RECORDED DATA »

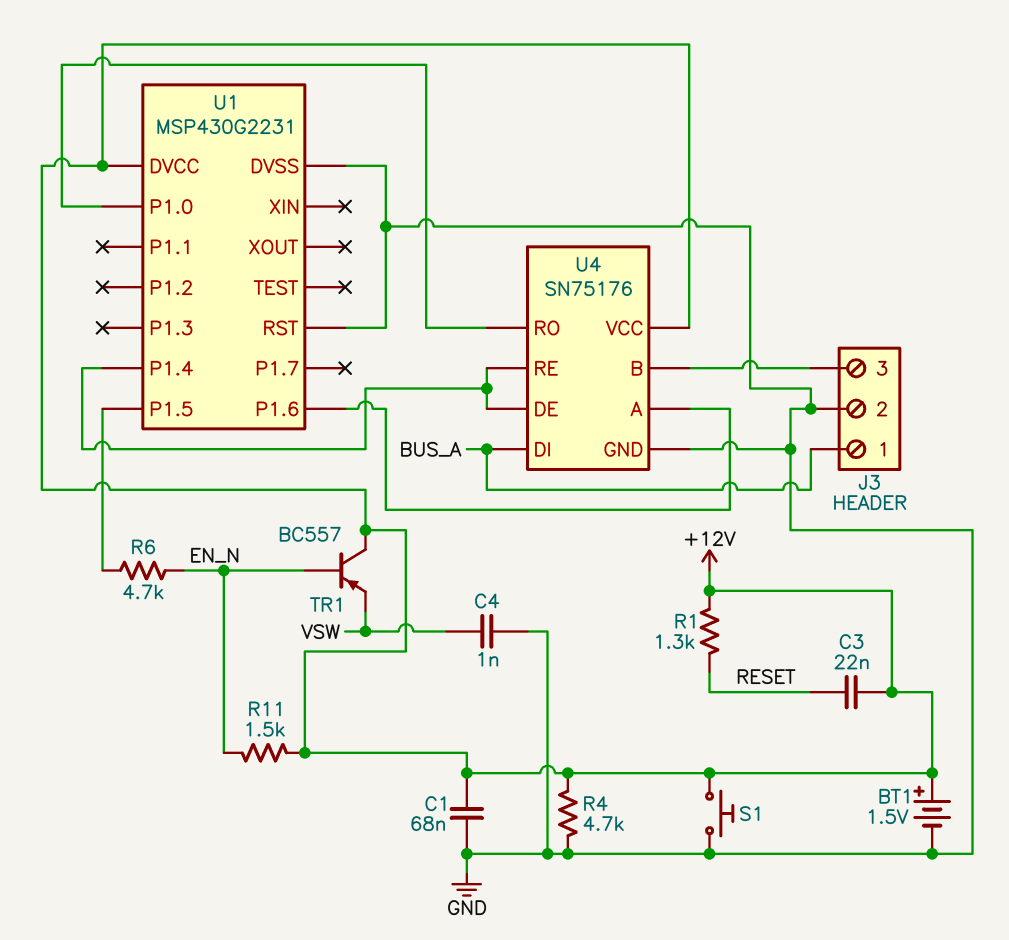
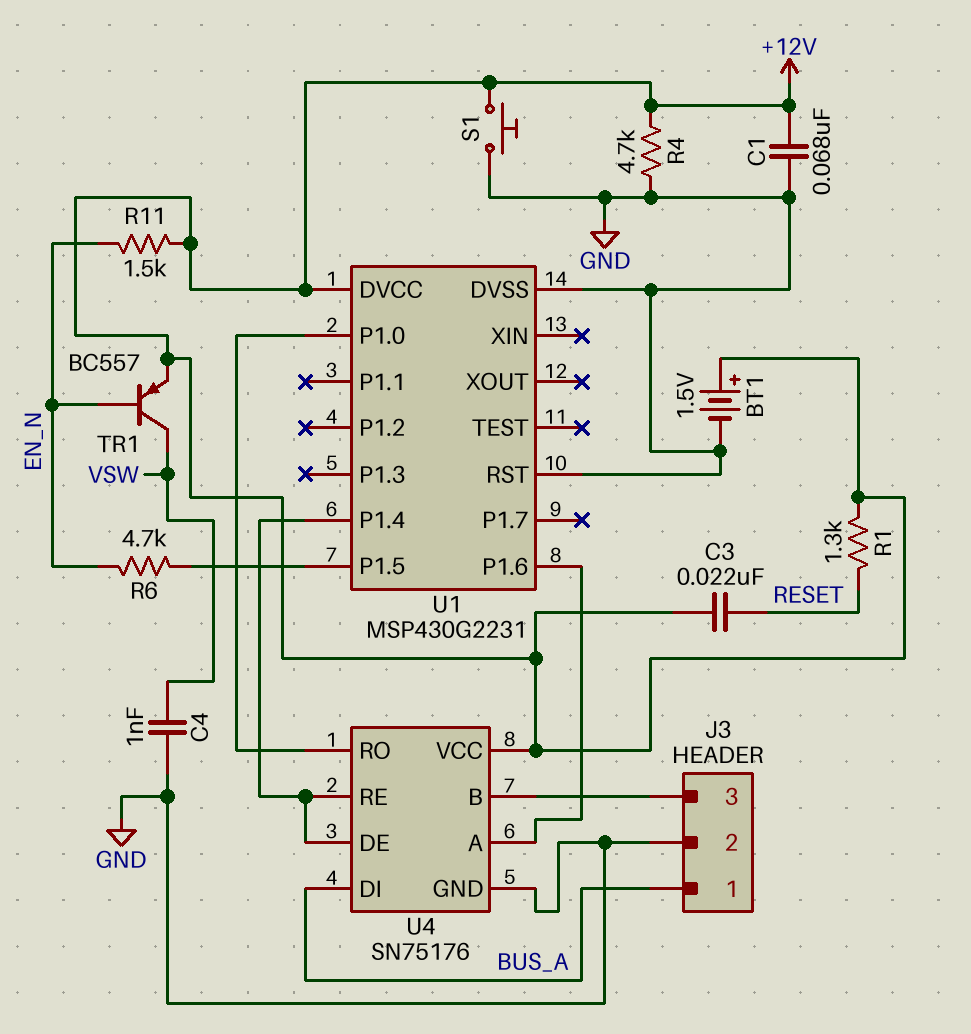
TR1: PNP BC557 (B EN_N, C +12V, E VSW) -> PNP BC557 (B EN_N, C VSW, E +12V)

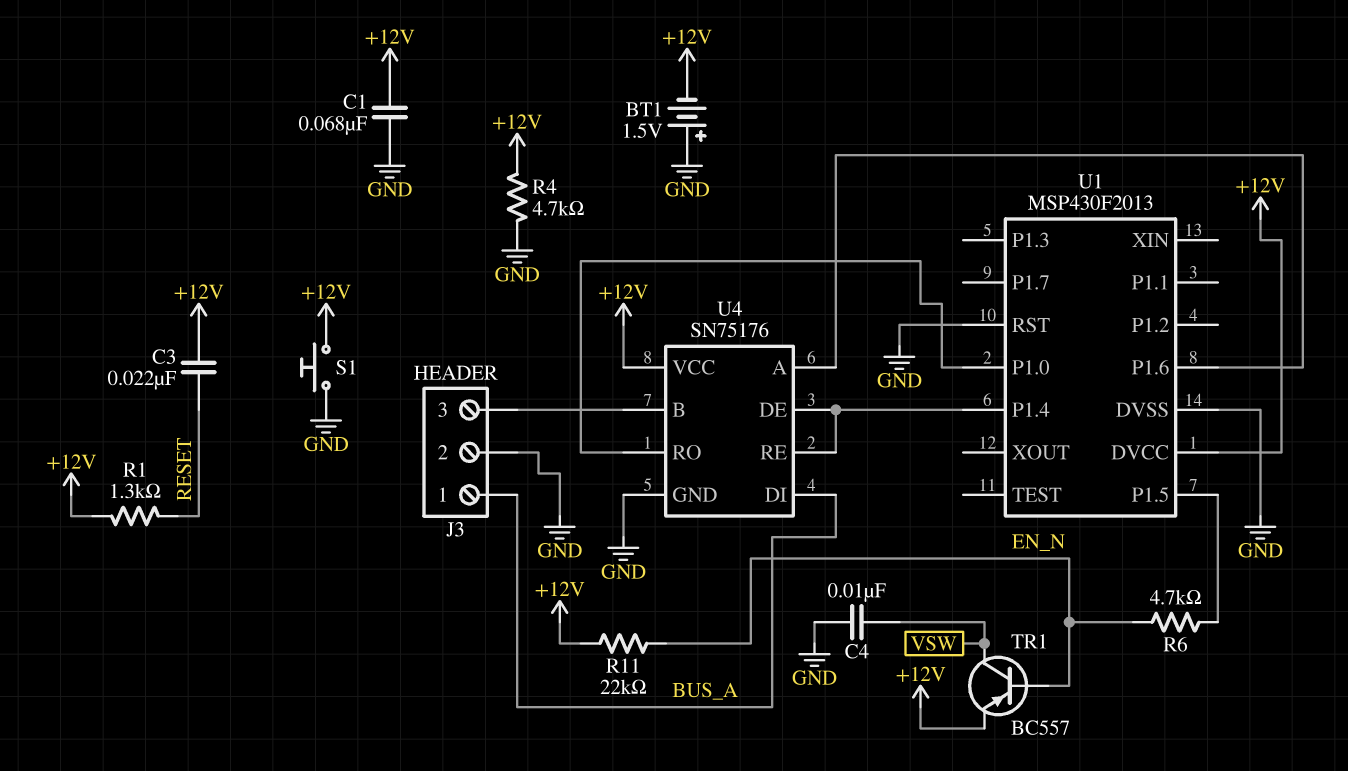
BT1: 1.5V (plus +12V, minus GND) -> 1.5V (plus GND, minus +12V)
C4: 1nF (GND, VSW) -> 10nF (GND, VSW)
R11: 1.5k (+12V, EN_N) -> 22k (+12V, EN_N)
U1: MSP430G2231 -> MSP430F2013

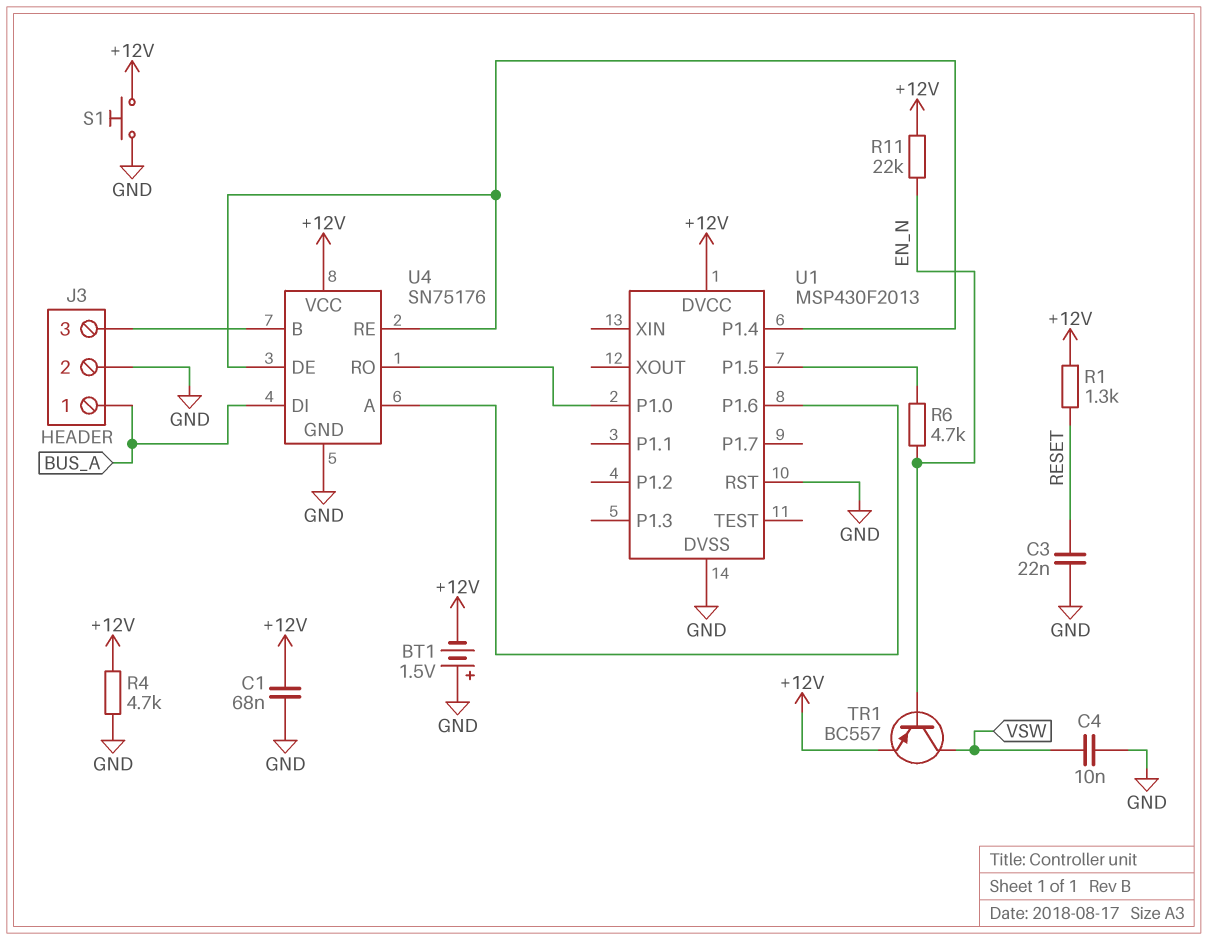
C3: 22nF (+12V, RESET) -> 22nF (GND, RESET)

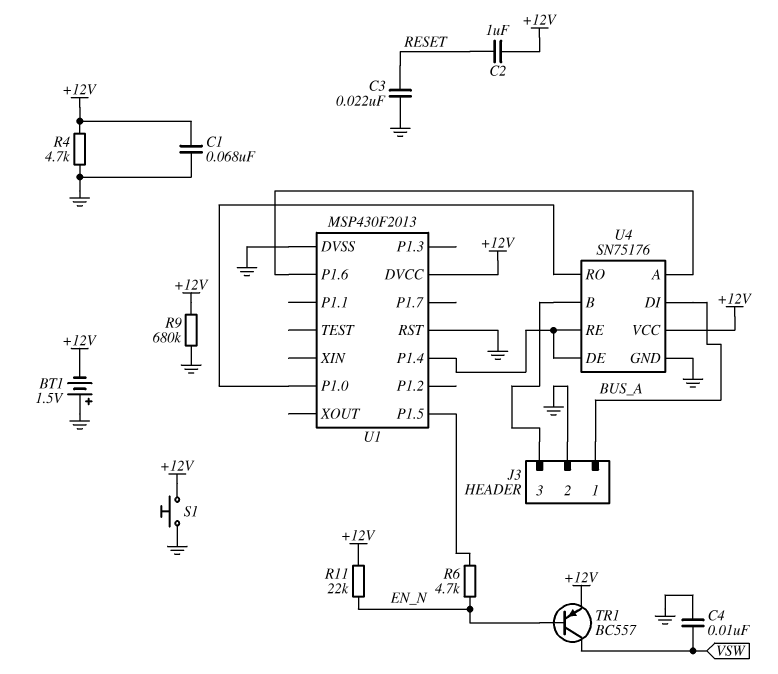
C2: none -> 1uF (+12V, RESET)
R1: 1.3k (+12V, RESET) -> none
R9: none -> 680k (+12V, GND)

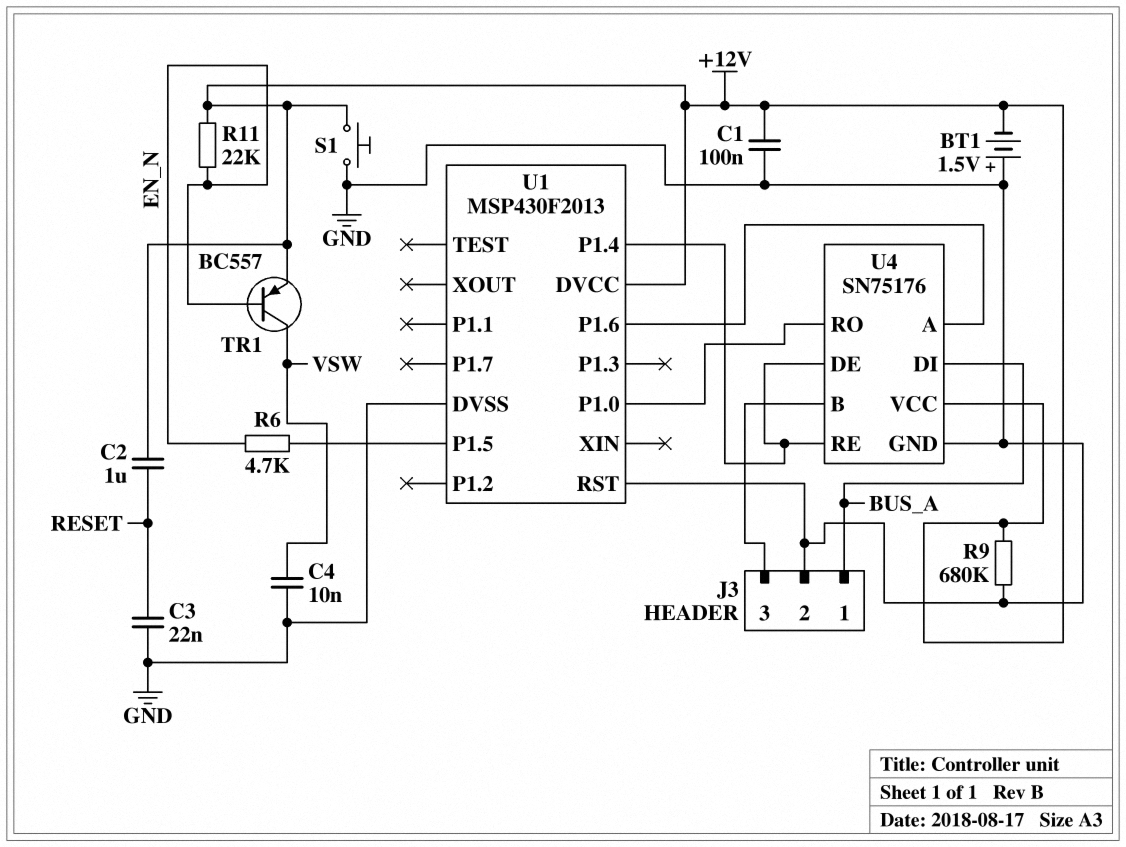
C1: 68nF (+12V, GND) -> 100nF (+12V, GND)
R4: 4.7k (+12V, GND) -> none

YOUR TASK »
Look through the entries above; copy every line holding the string "RESET".

SOLUTION »
C3: 22nF (+12V, RESET) -> 22nF (GND, RESET)
C2: none -> 1uF (+12V, RESET)
R1: 1.3k (+12V, RESET) -> none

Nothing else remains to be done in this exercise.